Revision comparison data

___

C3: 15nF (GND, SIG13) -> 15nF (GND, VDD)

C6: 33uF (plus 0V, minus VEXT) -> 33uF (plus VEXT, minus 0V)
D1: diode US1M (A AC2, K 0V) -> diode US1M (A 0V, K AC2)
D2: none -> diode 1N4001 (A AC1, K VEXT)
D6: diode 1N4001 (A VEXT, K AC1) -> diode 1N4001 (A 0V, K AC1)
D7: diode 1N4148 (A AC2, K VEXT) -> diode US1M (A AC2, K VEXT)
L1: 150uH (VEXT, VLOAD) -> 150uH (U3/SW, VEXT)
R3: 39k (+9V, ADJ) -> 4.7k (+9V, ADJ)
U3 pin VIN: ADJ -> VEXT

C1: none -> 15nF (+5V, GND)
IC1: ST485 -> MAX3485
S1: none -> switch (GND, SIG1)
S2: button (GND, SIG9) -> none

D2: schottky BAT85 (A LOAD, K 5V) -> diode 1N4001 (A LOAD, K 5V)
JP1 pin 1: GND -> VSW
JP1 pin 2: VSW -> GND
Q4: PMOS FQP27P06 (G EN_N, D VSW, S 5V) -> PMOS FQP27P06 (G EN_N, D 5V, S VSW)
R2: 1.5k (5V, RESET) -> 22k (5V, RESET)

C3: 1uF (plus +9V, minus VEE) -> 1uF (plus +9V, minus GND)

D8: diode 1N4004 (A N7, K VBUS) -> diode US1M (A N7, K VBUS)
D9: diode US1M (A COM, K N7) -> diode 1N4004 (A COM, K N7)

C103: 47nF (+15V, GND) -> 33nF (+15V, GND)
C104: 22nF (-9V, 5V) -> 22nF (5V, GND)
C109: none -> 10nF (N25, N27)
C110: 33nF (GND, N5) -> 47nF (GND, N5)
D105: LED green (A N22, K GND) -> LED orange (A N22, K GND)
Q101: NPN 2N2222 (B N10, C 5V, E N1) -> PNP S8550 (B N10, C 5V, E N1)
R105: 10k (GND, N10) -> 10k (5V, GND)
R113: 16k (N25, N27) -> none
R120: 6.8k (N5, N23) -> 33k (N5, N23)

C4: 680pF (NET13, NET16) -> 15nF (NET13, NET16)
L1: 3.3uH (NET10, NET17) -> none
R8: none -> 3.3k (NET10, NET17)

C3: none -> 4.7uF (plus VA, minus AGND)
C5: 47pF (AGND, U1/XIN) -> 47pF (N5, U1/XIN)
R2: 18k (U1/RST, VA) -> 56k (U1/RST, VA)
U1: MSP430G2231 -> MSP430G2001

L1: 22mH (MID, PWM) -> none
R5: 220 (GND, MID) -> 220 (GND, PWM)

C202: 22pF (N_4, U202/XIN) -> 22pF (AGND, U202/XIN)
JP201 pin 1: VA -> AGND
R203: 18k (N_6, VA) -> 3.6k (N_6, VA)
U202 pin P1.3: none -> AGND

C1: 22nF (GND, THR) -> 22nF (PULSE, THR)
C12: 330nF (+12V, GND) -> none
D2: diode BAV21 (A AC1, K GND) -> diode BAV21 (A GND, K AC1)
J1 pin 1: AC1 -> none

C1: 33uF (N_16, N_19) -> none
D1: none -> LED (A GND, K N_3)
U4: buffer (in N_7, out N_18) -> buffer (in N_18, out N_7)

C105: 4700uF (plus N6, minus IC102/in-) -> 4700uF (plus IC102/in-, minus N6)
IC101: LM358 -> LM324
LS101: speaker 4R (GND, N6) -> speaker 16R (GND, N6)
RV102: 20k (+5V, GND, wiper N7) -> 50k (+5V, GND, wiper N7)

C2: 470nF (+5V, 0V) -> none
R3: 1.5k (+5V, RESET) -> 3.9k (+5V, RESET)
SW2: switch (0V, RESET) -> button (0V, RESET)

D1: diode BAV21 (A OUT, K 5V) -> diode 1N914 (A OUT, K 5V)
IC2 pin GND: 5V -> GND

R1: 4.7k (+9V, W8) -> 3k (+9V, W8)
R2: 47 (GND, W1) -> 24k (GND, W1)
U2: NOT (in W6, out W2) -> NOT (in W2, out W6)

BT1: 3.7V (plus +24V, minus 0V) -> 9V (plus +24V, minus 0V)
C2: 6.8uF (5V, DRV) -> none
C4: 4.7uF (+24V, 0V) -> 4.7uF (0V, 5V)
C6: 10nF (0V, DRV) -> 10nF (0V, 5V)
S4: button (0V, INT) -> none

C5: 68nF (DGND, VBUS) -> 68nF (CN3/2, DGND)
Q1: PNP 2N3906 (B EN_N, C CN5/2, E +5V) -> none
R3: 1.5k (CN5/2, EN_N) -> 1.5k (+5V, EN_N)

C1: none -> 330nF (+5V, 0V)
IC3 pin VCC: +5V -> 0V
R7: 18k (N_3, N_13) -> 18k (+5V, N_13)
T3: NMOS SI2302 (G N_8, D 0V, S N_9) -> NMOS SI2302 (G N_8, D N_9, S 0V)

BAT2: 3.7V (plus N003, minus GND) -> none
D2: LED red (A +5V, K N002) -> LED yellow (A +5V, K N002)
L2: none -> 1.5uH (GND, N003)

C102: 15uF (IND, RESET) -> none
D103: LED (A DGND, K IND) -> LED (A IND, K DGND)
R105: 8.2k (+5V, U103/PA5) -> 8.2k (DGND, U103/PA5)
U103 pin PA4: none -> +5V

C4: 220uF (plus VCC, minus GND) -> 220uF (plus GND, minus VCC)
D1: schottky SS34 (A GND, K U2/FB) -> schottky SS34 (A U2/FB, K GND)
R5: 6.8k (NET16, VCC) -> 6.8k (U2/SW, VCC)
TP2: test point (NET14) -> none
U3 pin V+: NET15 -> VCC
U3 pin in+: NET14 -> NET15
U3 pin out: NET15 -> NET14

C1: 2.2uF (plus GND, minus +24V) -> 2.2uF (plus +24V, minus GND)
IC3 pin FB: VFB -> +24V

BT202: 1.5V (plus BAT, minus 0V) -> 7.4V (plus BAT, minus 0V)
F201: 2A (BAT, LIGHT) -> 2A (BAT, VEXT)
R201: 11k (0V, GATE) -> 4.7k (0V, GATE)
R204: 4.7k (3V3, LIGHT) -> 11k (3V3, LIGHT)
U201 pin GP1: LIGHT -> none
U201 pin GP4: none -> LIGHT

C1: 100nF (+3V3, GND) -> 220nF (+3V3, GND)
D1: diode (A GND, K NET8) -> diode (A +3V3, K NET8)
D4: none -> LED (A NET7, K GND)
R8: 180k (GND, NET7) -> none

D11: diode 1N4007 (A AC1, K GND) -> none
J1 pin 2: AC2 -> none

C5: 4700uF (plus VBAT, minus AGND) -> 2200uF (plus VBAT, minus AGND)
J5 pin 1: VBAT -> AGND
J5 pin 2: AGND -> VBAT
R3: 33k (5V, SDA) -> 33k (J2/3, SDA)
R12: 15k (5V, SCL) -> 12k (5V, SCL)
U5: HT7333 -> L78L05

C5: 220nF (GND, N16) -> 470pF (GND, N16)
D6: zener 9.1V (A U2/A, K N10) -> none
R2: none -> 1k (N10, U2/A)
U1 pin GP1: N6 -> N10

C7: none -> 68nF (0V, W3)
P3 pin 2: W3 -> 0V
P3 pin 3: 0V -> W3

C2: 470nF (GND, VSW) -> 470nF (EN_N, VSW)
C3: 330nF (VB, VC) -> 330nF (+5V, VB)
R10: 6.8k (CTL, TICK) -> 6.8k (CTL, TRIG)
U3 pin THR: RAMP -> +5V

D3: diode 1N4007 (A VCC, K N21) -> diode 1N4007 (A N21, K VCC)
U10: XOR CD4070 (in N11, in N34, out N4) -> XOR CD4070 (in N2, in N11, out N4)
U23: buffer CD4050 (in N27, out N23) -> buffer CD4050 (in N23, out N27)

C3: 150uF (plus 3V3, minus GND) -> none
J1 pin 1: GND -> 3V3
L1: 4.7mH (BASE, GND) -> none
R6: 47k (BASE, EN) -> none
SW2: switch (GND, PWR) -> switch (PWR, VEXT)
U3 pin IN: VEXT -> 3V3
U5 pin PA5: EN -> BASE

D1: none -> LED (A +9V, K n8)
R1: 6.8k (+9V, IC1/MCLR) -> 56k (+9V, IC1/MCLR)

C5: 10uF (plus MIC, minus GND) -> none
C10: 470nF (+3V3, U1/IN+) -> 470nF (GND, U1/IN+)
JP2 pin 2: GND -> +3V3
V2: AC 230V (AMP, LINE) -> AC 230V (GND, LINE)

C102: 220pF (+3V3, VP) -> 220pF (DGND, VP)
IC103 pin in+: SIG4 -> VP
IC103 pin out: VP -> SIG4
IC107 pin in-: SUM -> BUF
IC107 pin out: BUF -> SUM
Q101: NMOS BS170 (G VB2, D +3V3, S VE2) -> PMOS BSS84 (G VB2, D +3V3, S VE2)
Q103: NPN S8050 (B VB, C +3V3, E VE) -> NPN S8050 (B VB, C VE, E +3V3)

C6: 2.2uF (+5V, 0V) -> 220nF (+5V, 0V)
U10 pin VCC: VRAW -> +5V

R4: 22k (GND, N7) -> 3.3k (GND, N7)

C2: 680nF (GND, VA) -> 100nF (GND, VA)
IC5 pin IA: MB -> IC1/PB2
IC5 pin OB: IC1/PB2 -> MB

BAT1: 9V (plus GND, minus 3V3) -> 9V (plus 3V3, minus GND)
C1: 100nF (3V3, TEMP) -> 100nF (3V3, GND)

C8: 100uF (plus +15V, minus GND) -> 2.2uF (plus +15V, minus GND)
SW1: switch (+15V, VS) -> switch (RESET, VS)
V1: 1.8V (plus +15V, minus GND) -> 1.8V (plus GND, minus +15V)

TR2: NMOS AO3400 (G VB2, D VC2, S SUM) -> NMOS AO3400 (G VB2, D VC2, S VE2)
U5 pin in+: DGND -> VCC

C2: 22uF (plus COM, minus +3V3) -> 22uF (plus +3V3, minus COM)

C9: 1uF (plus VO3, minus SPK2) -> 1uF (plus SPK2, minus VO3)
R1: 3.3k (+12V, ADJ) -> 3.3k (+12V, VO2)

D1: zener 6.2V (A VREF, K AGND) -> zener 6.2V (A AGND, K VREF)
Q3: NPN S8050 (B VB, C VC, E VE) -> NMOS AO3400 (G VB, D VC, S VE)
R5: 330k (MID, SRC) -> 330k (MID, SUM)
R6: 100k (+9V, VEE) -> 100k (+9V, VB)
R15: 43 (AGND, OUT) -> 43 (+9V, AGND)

___

DIRECTIONS FOR THIS TASK >> Reproduce, character for character, only the lines of the preceding data that start at the line with "C2: 470nF (+5V, 0V) -> none" and end at the line with "R7: 18k (N_3, N_13) -> 18k (+5V, N_13)", both included.

EXERCISE RESPONSE >>
C2: 470nF (+5V, 0V) -> none
R3: 1.5k (+5V, RESET) -> 3.9k (+5V, RESET)
SW2: switch (0V, RESET) -> button (0V, RESET)

D1: diode BAV21 (A OUT, K 5V) -> diode 1N914 (A OUT, K 5V)
IC2 pin GND: 5V -> GND

R1: 4.7k (+9V, W8) -> 3k (+9V, W8)
R2: 47 (GND, W1) -> 24k (GND, W1)
U2: NOT (in W6, out W2) -> NOT (in W2, out W6)

BT1: 3.7V (plus +24V, minus 0V) -> 9V (plus +24V, minus 0V)
C2: 6.8uF (5V, DRV) -> none
C4: 4.7uF (+24V, 0V) -> 4.7uF (0V, 5V)
C6: 10nF (0V, DRV) -> 10nF (0V, 5V)
S4: button (0V, INT) -> none

C5: 68nF (DGND, VBUS) -> 68nF (CN3/2, DGND)
Q1: PNP 2N3906 (B EN_N, C CN5/2, E +5V) -> none
R3: 1.5k (CN5/2, EN_N) -> 1.5k (+5V, EN_N)

C1: none -> 330nF (+5V, 0V)
IC3 pin VCC: +5V -> 0V
R7: 18k (N_3, N_13) -> 18k (+5V, N_13)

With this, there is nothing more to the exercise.